## Task directions
Beginning with the line containing "brown car [475,375,530,452] -> none" and ending at the last line of the data, set down every line exactly, leaving out all pictures.

^^^^^^^^

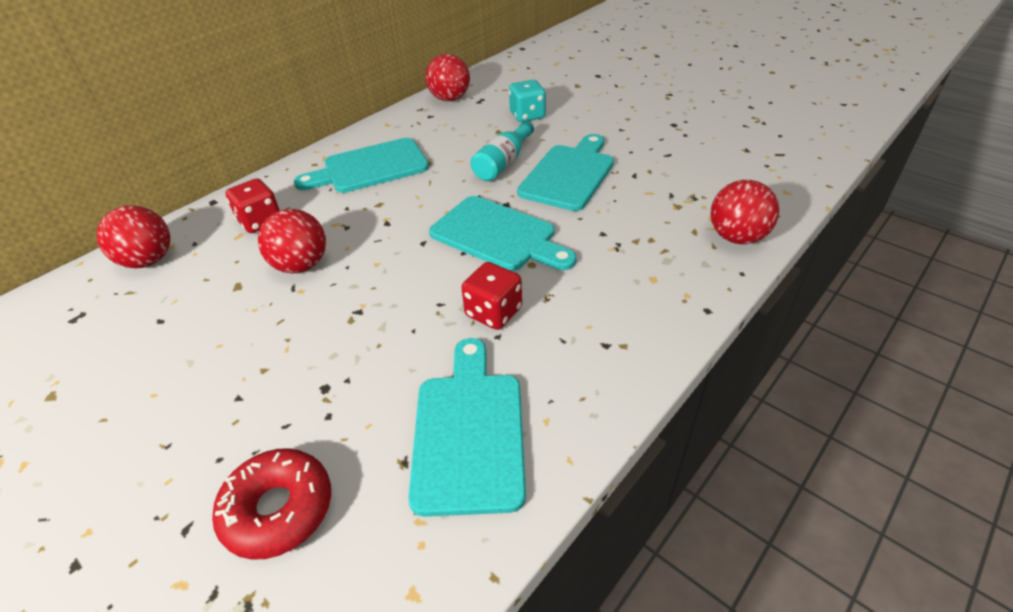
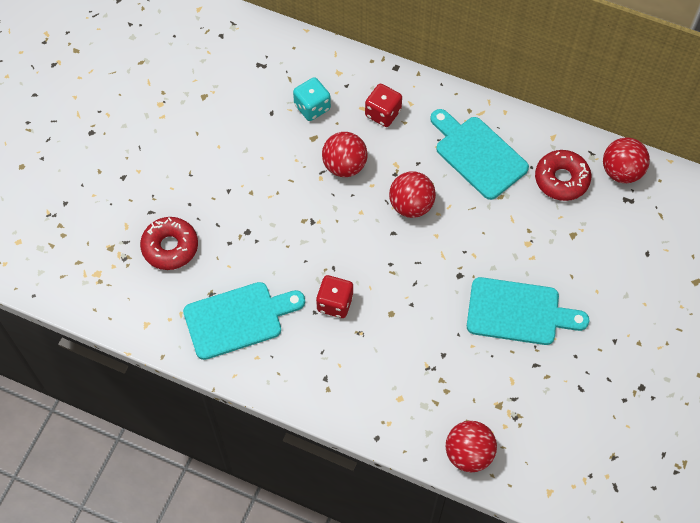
camera: 70 degrees right, 20 degrees up
red ball [97,205,170,268] -> red ball moved to [389,171,436,218]
turquoise cutting board [429,196,577,271] -> none
turquoise bottle [471,121,534,181] -> none
turquoise dice [509,80,546,122] -> turquoise dice moved to [293,77,331,121]
none -> red donut [535,150,591,201]

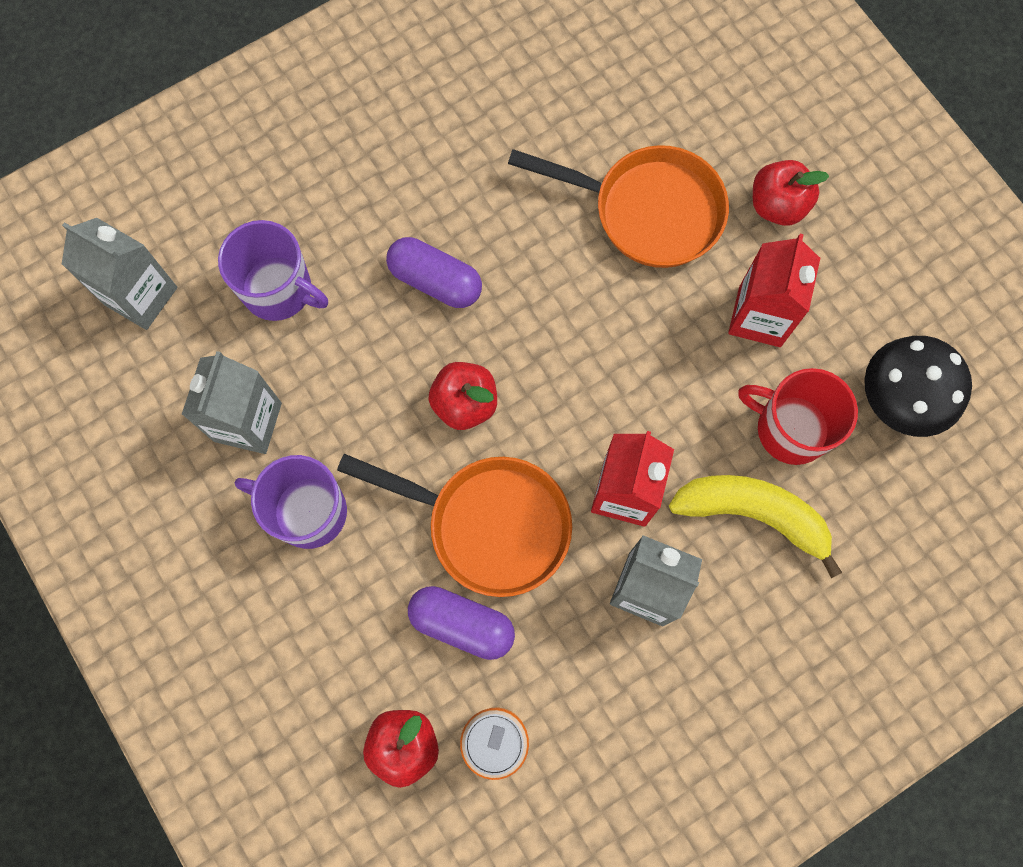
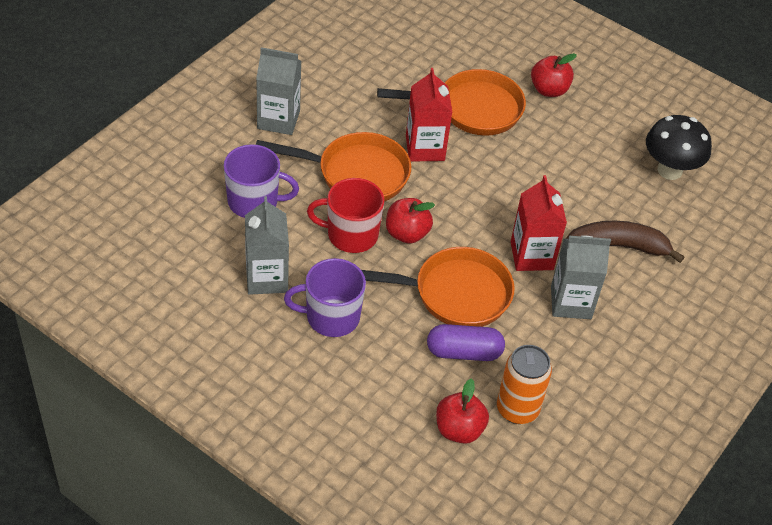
camera: 25 degrees left, 25 degrees down
grey carton [62,218,177,330] -> grey carton moved to [256,47,301,135]
purple capsule [386,237,482,308] -> orange pan [256,132,411,201]
yellow banana [669,475,842,578] -> brown banana [566,220,685,263]
red carton [728,234,820,347] -> red carton moved to [406,68,452,162]
red mug [738,368,858,465] -> red mug moved to [307,178,384,253]

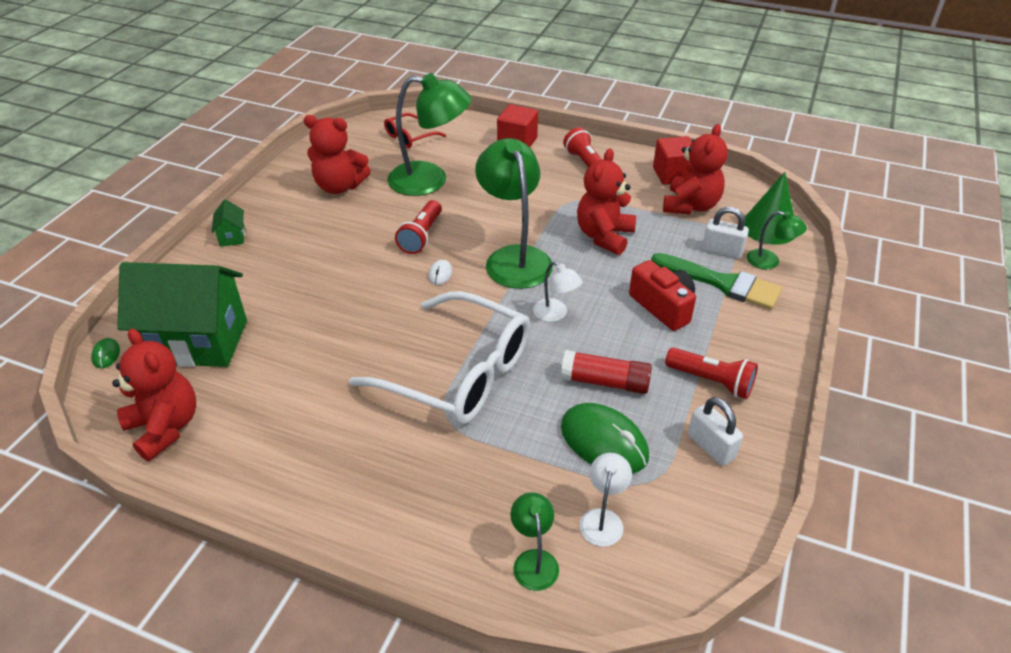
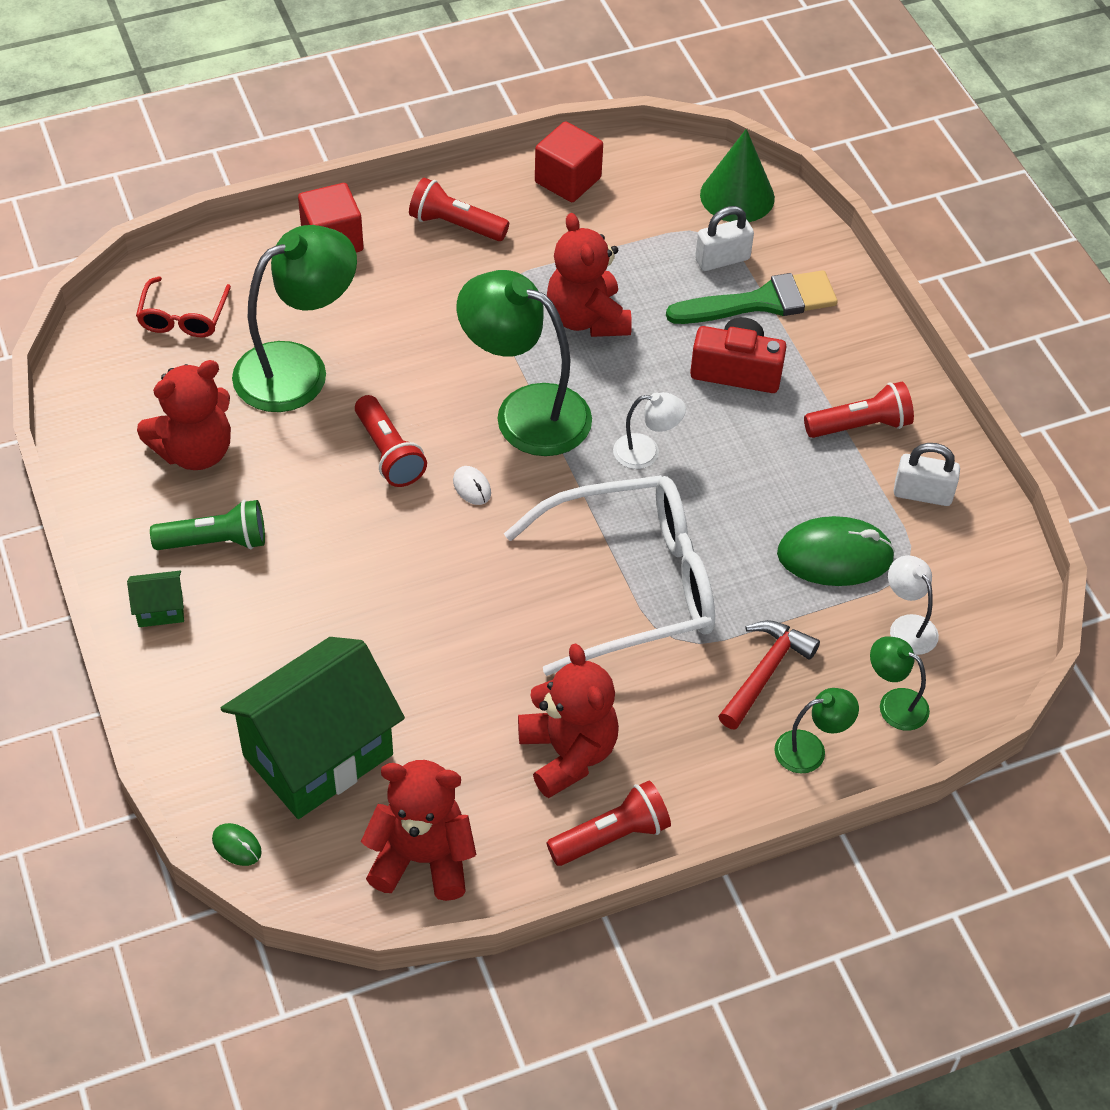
camera: 45 degrees left, 10 degrees up
green house [211,199,245,247] -> green house turned 45 degrees counterclockwise [127,571,184,627]
red glue stick [561,350,652,394] -> none
red teddy bear [663,124,728,215] -> red teddy bear moved to [518,644,619,798]
green lamp [747,211,807,269] -> green lamp moved to [774,688,859,773]
none -> green flashlight [150,500,265,550]
none -> red flashlight [547,781,671,866]
none -> red hammer [718,620,820,730]

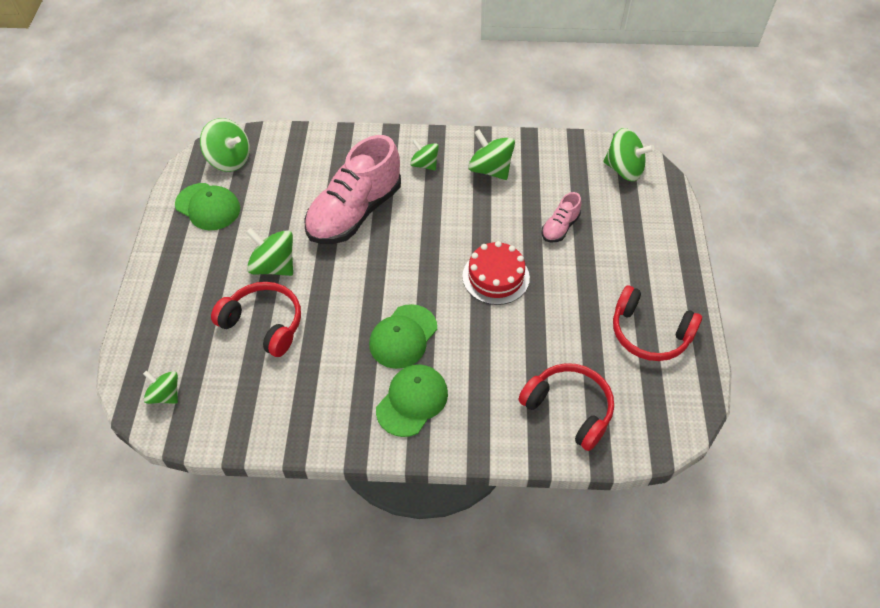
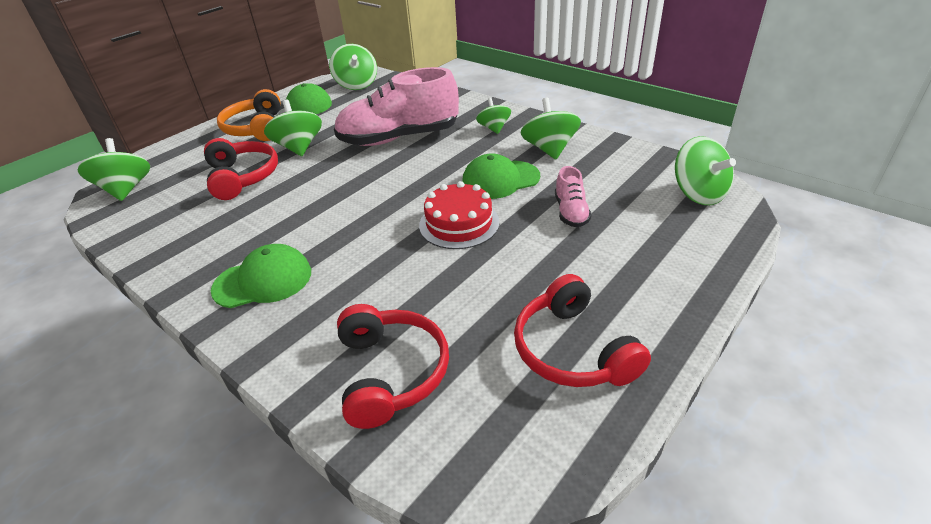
camera: 40 degrees right, 15 degrees down
green spinning top [143,371,178,404] -> green spinning top [77,138,150,201], size x1.55
green cap [369,304,437,369] -> green cap moved to [462,153,540,199]
pink shoe [541,192,582,242] -> pink shoe turned 75 degrees counterclockwise [555,166,592,227]
none -> orange headphones [217,89,281,141]

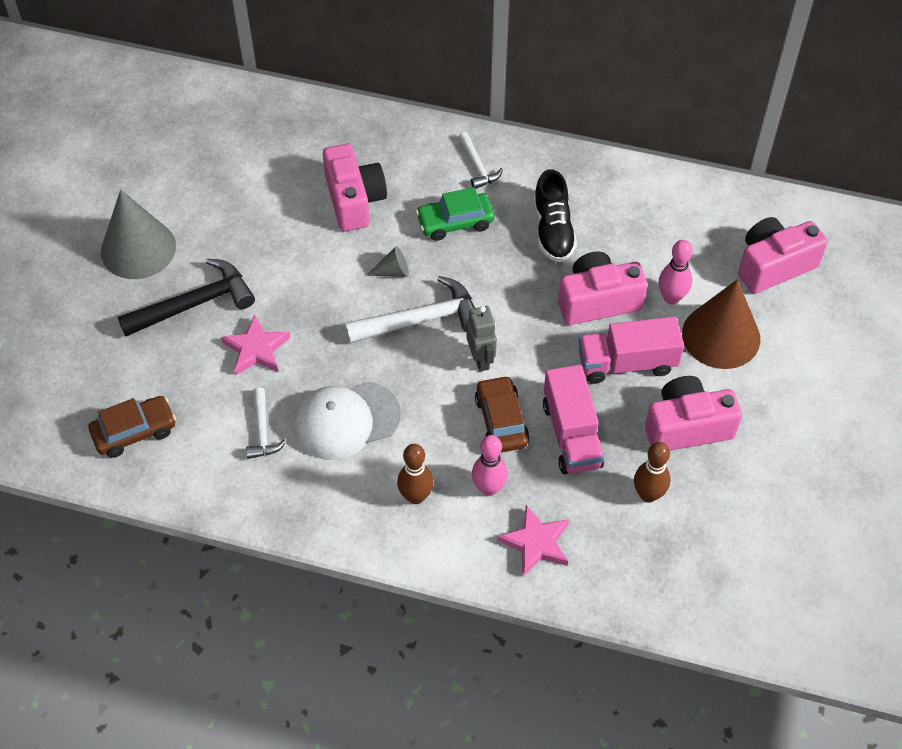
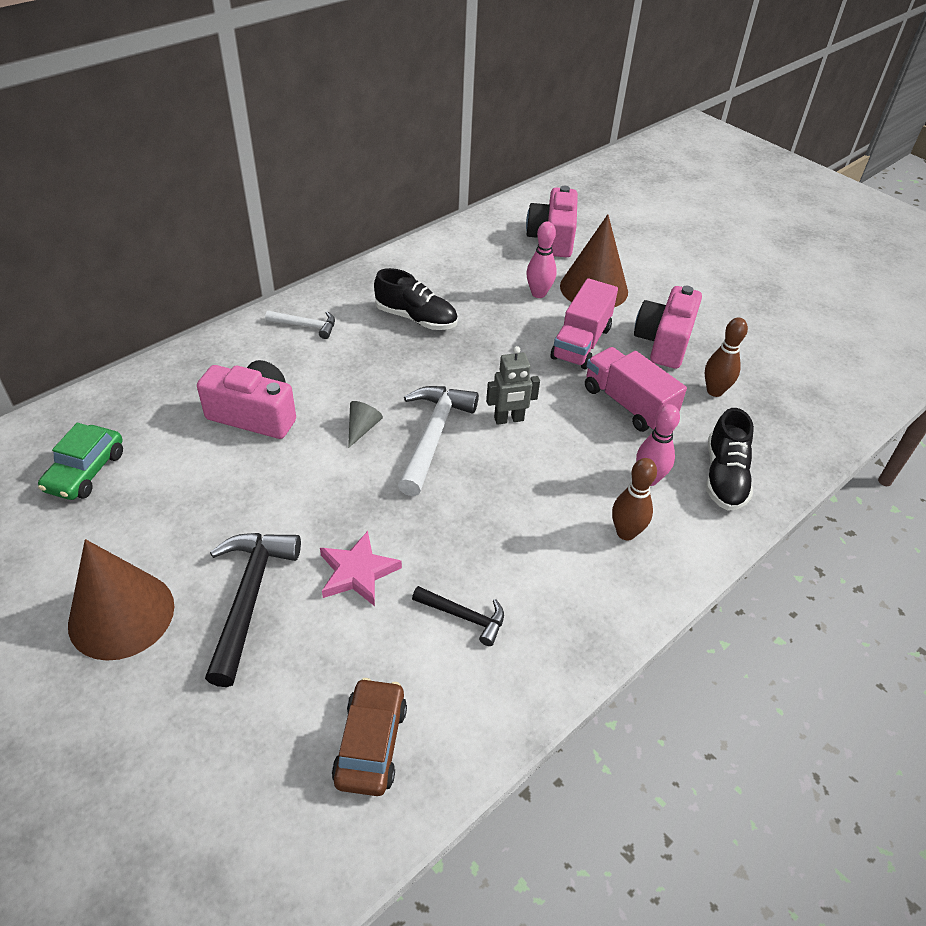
camera: 60 degrees left, 10 degrees down
grey cone [101,190,176,279] -> brown cone [68,539,174,661]
white hammer [246,388,286,459] -> black hammer [412,586,504,646]
white cap [294,382,401,460] -> none
green car [416,187,494,241] -> green car moved to [38,423,123,500]
grey robot [466,306,497,372] -> grey robot turned 150 degrees clockwise [486,346,540,425]
brown car [475,375,530,452] -> none
pink star [497,505,569,576] -> black shoe [706,408,754,511]
pink truck [543,365,604,474] -> pink truck turned 150 degrees counterclockwise [585,347,687,432]
pink camera [558,251,648,325] -> none

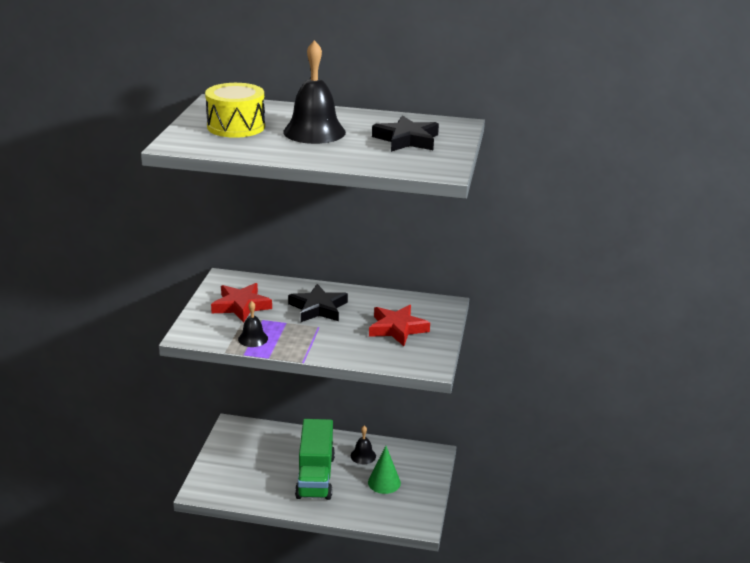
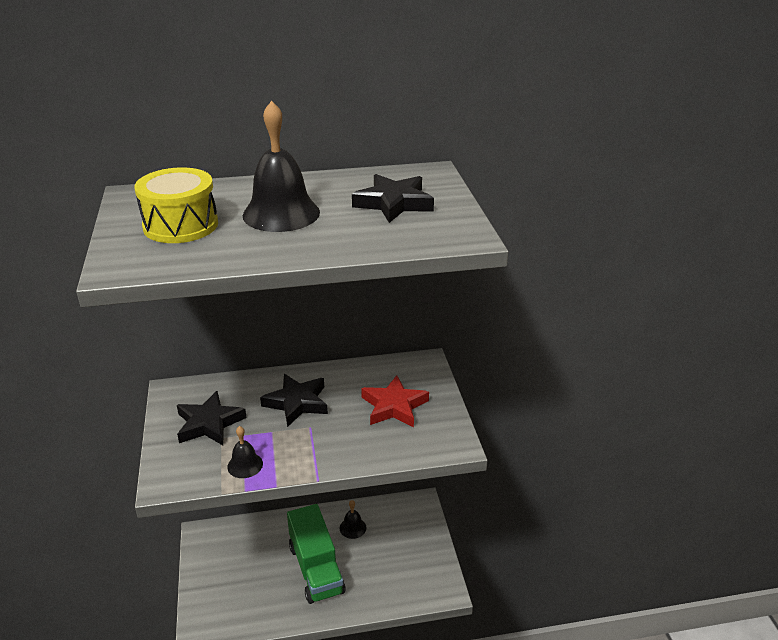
camera: 20 degrees left, 5 degrees up
red star [211,283,272,323] -> black star [177,391,247,445]
green cone [368,446,401,494] -> none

^^^^^^^^

## Output
brown car [475,375,530,452] -> none
pink star [497,505,569,576] -> black shoe [706,408,754,511]
pink truck [543,365,604,474] -> pink truck turned 150 degrees counterclockwise [585,347,687,432]
pink camera [558,251,648,325] -> none

camera: 20 degrees left, 5 degrees up
red star [211,283,272,323] -> black star [177,391,247,445]
green cone [368,446,401,494] -> none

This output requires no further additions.